───── TASK DATA ─────

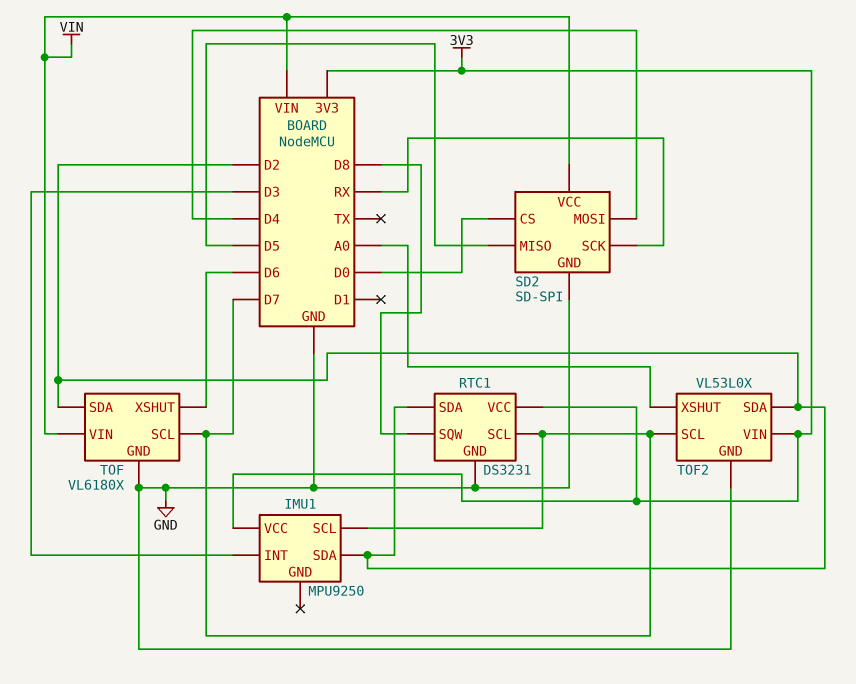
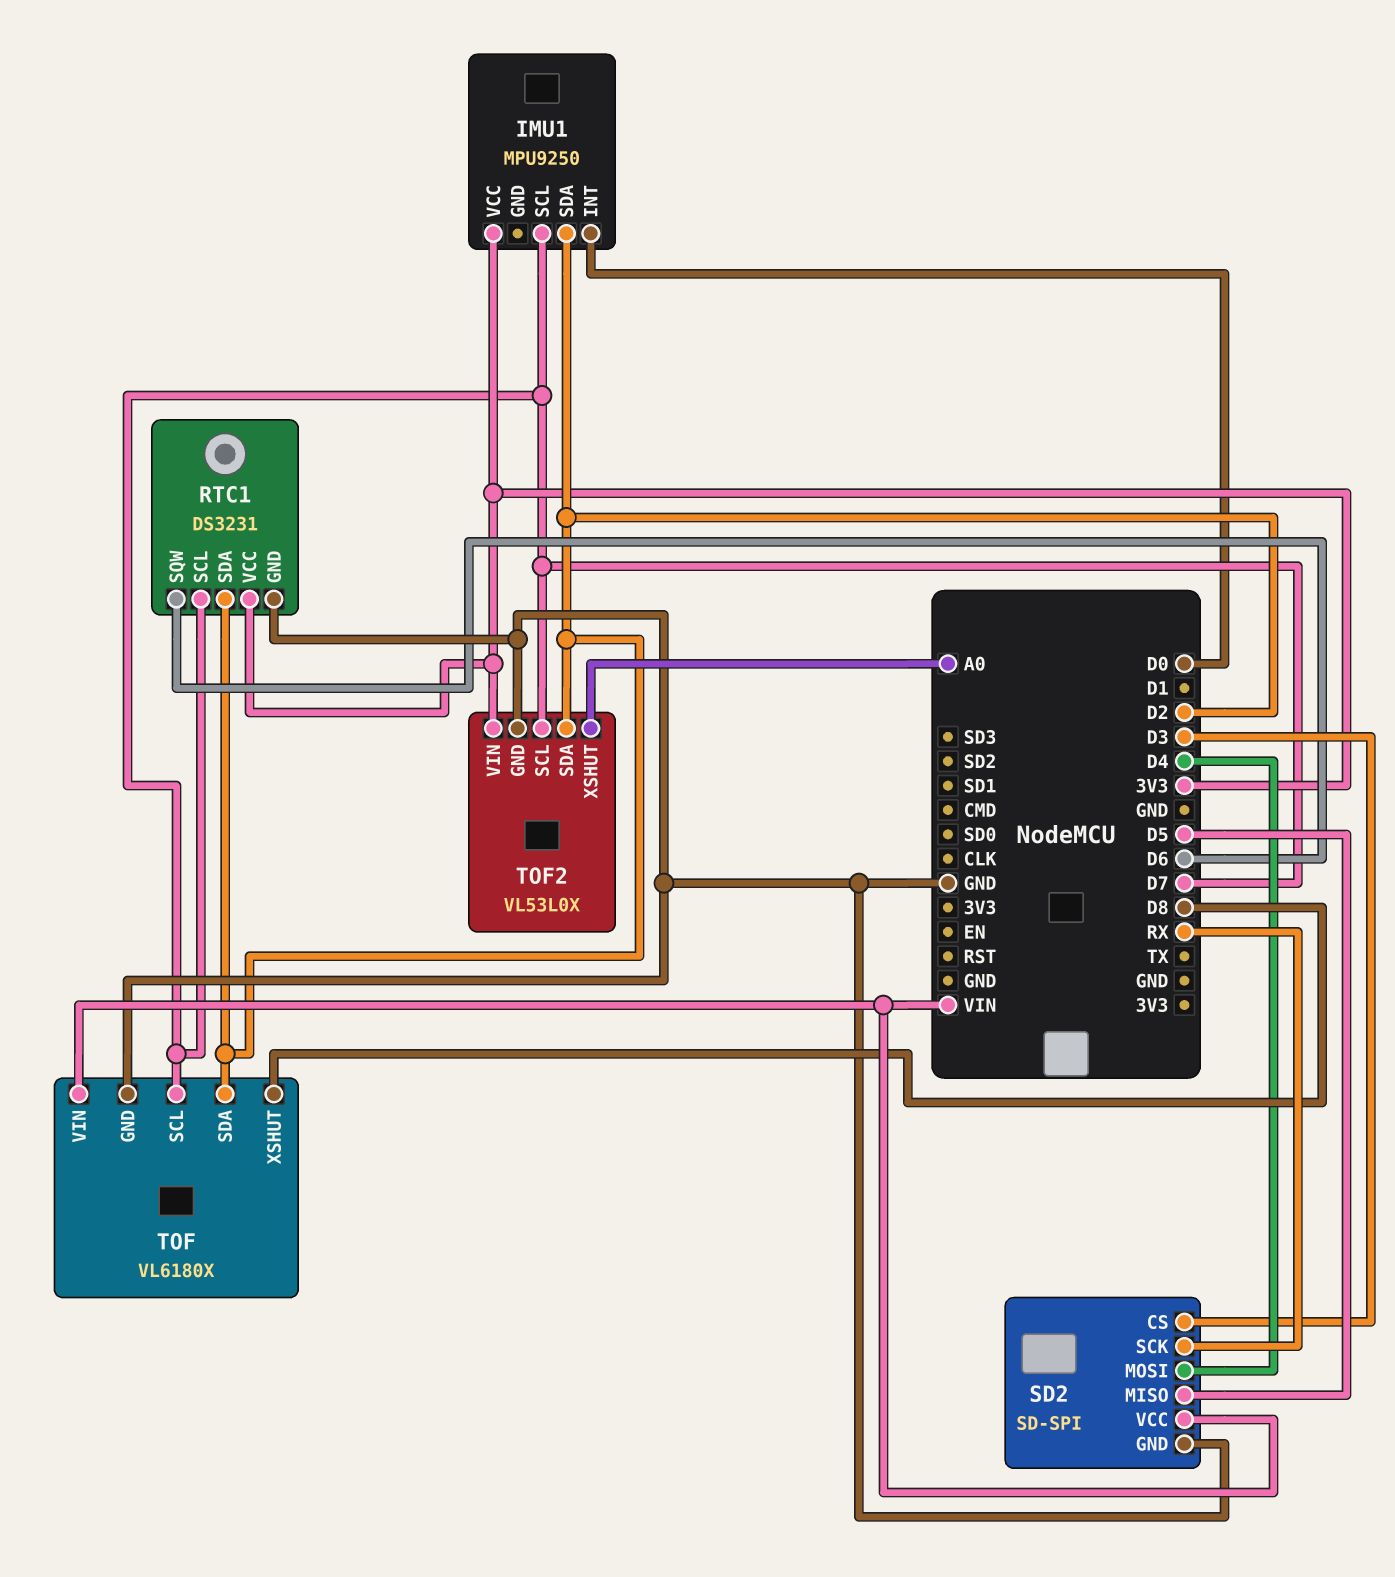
IMU1 pin INT: D3 -> D0
RTC1 pin SQW: D8 -> D6
SD2 pin CS: D0 -> D3
TOF pin XSHUT: D6 -> D8

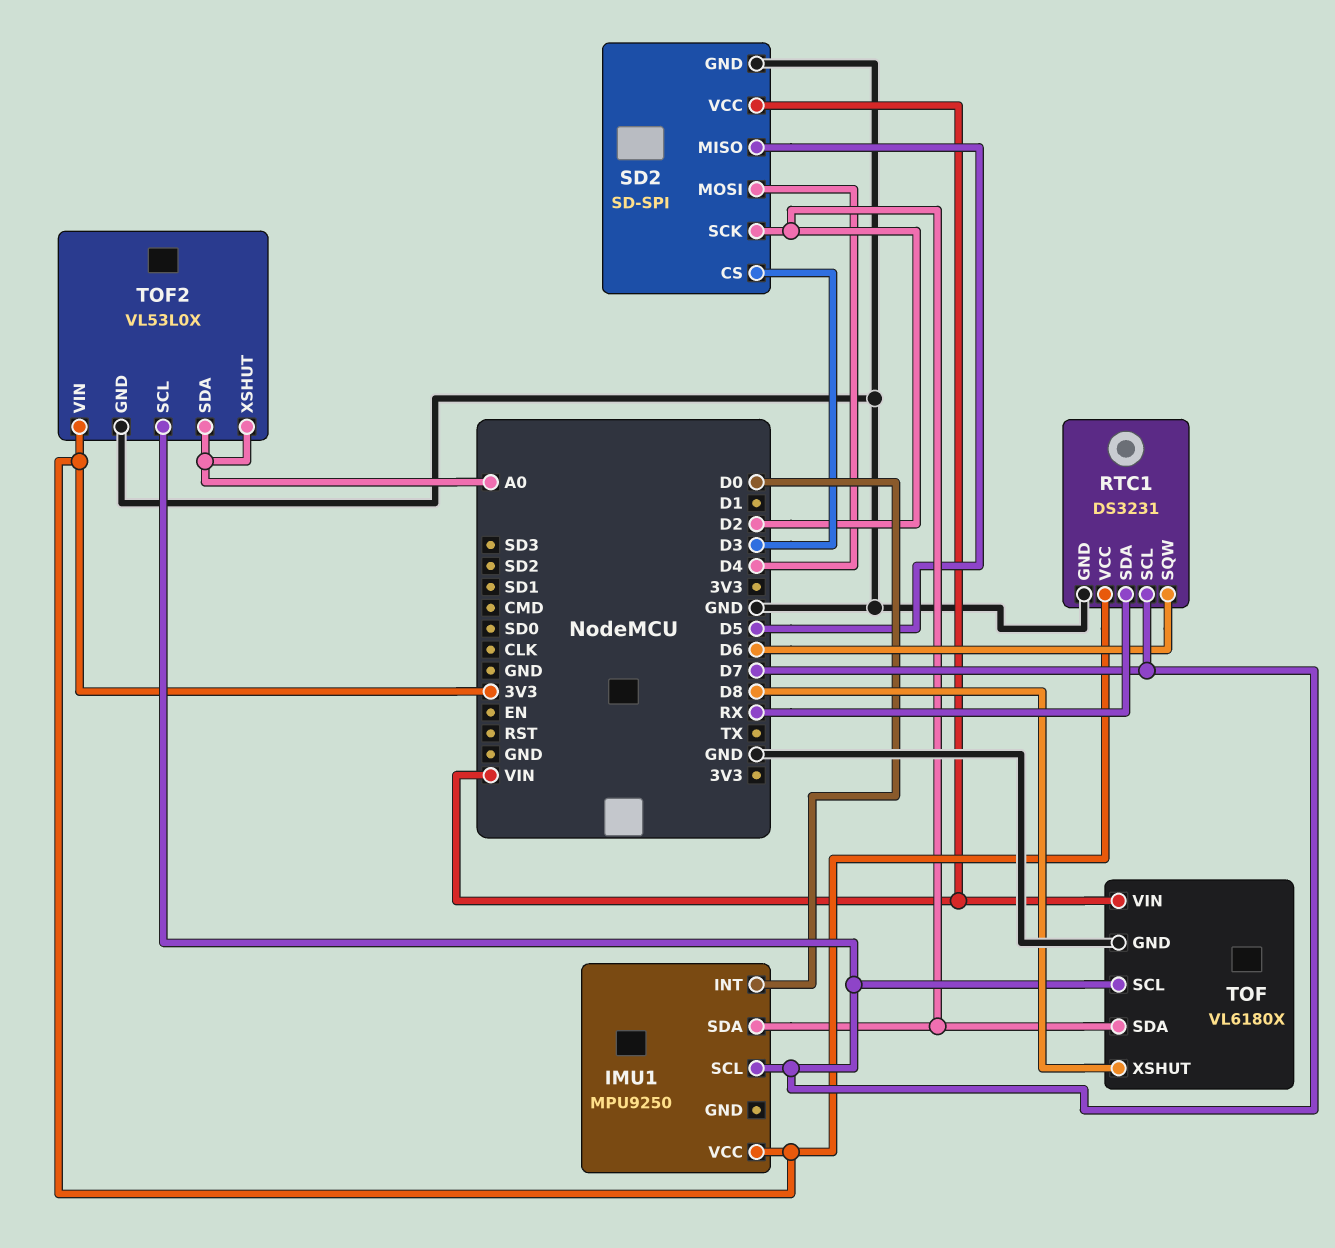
RTC1 pin SDA: D2 -> RX
SD2 pin SCK: RX -> D2
TOF2 pin SDA: D2 -> A0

─────

## YOUR TASK
Using the data above, write out every line exactly, leaving the images behind.

## RESULT FOR THIS TASK
IMU1 pin INT: D3 -> D0
RTC1 pin SQW: D8 -> D6
SD2 pin CS: D0 -> D3
TOF pin XSHUT: D6 -> D8

RTC1 pin SDA: D2 -> RX
SD2 pin SCK: RX -> D2
TOF2 pin SDA: D2 -> A0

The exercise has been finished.